- Assigned task: Reproduce the records exactly, but not the pictures.

- Dataset entries:
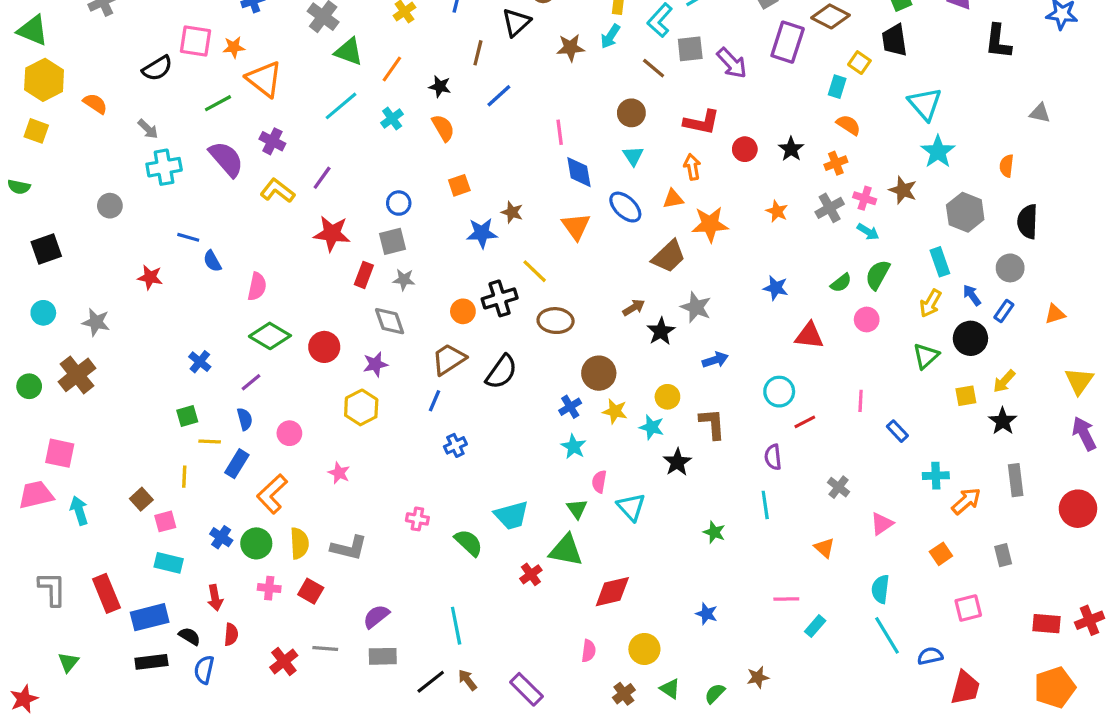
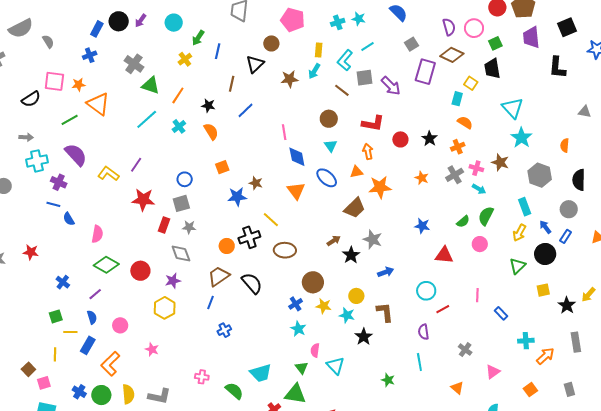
gray arrow: (148, 129) -> (26, 137), turned -40
purple cross: (272, 141) -> (59, 182), moved
red star: (150, 277) -> (31, 252), moved
black semicircle: (501, 372) -> (252, 283), turned -75
yellow arrow: (1004, 381) -> (588, 295), moved

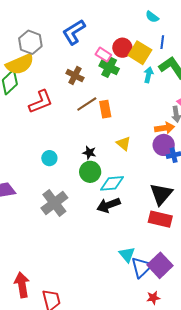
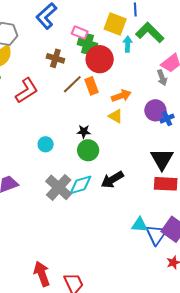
red circle: (122, 48) -> (100, 59), moved, size x1.4
orange arrow: (165, 128) -> (121, 96), moved
cyan diamond: (112, 183) -> (81, 185), moved
cyan triangle: (127, 255) -> (140, 225), turned -36

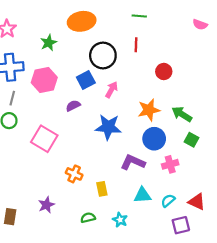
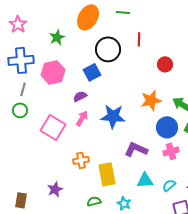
green line: (139, 16) -> (123, 12), moved
orange ellipse: (82, 21) -> (88, 17), turned -50
pink arrow: (111, 90) -> (82, 118), moved
blue circle: (154, 139) -> (167, 127), moved
orange cross: (74, 174) -> (81, 160), turned -35
yellow rectangle: (102, 189) -> (107, 174), size x1.6

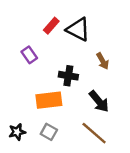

- Solution to this problem:
gray arrow: (148, 129) -> (26, 137), turned -40
purple cross: (272, 141) -> (59, 182), moved
red star: (150, 277) -> (31, 252), moved
black semicircle: (501, 372) -> (252, 283), turned -75
yellow arrow: (1004, 381) -> (588, 295), moved

red circle: (122, 48) -> (100, 59), moved, size x1.4
orange arrow: (165, 128) -> (121, 96), moved
cyan diamond: (112, 183) -> (81, 185), moved
cyan triangle: (127, 255) -> (140, 225), turned -36

green line: (139, 16) -> (123, 12), moved
orange ellipse: (82, 21) -> (88, 17), turned -50
pink arrow: (111, 90) -> (82, 118), moved
blue circle: (154, 139) -> (167, 127), moved
orange cross: (74, 174) -> (81, 160), turned -35
yellow rectangle: (102, 189) -> (107, 174), size x1.6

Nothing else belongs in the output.